*** Opening of TASK INPUT ***

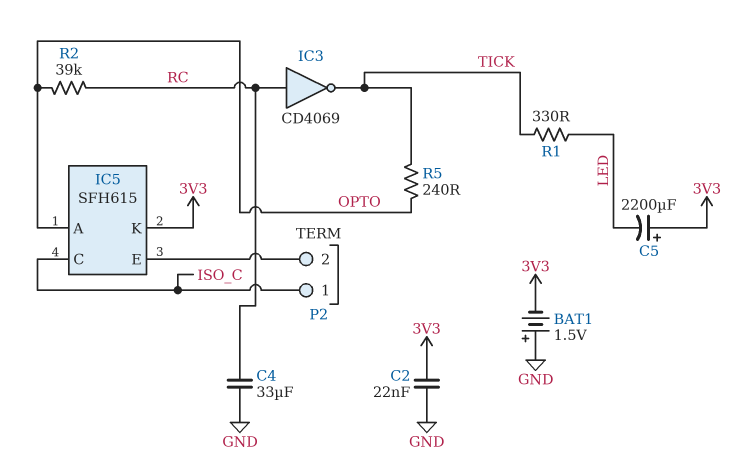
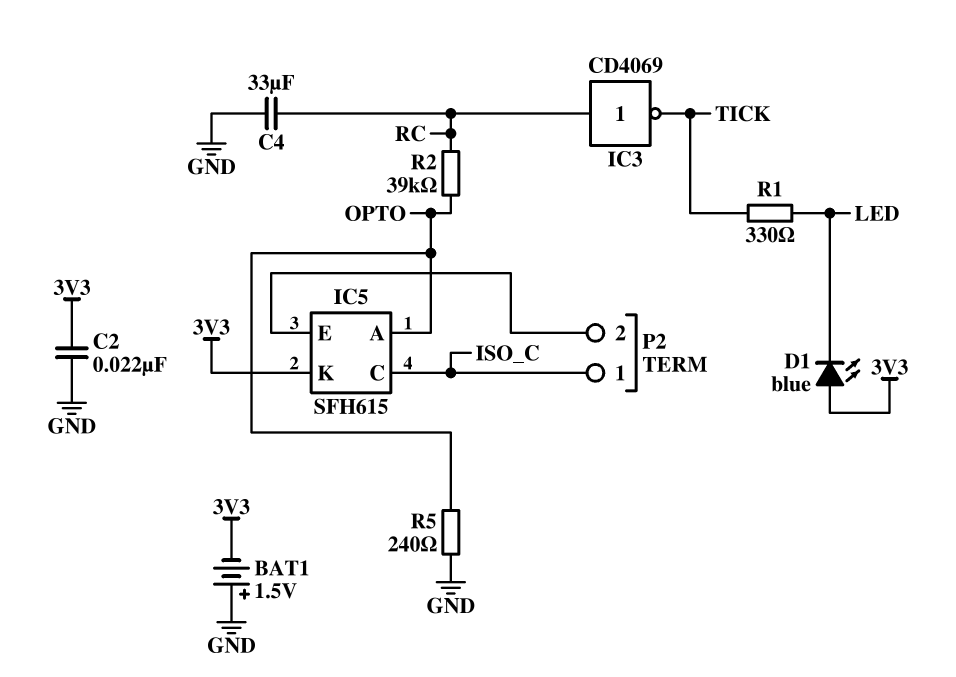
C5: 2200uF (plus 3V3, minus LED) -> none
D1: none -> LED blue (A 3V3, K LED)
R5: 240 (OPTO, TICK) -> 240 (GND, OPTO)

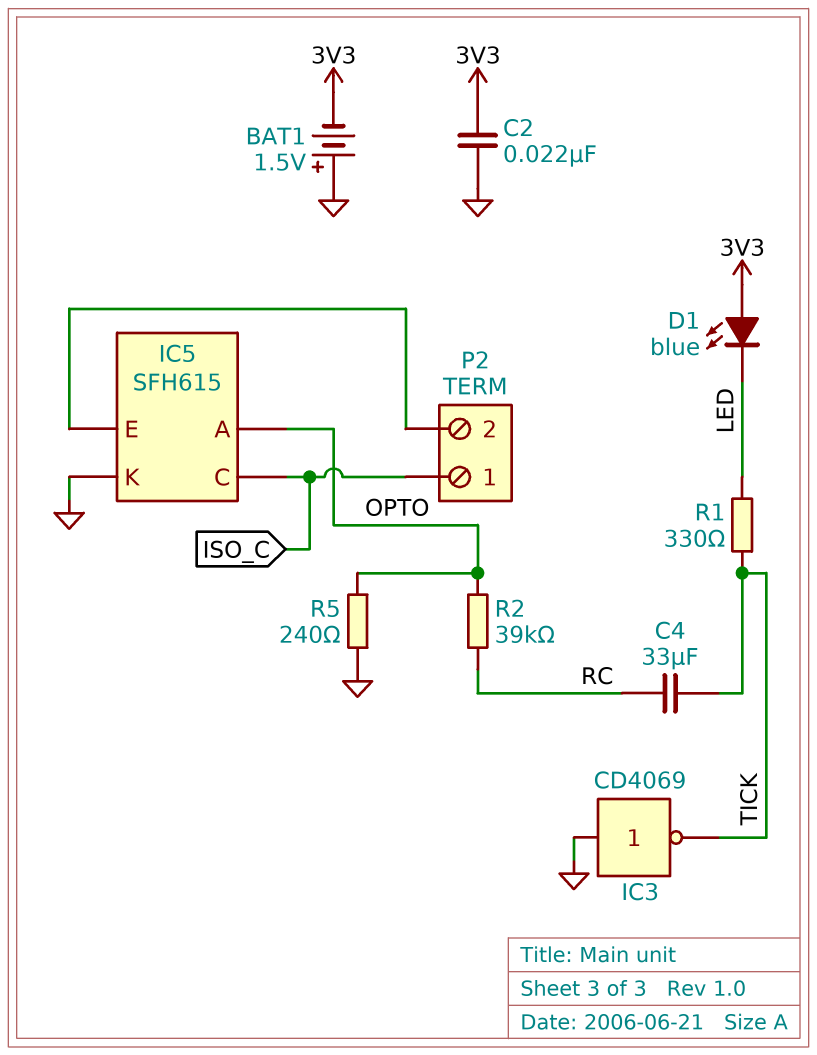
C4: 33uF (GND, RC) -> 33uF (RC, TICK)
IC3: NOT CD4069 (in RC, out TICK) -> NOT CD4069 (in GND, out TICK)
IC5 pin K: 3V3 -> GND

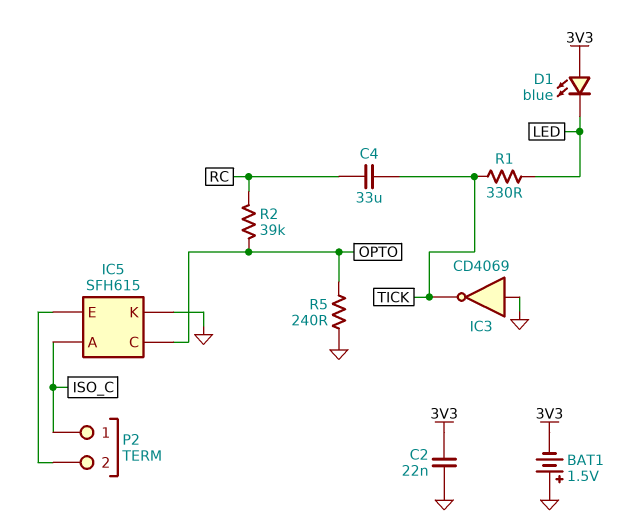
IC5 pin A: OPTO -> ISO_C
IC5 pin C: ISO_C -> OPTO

*** Close of TASK INPUT ***

ASSIGNED TASK
Give back exactly the lines running from the one that contains "D1: none -> LED blue (A 3V3, K LED)" to the end of the records, including both of those lines and excluding every picture.

WRITTEN SOLUTION
D1: none -> LED blue (A 3V3, K LED)
R5: 240 (OPTO, TICK) -> 240 (GND, OPTO)

C4: 33uF (GND, RC) -> 33uF (RC, TICK)
IC3: NOT CD4069 (in RC, out TICK) -> NOT CD4069 (in GND, out TICK)
IC5 pin K: 3V3 -> GND

IC5 pin A: OPTO -> ISO_C
IC5 pin C: ISO_C -> OPTO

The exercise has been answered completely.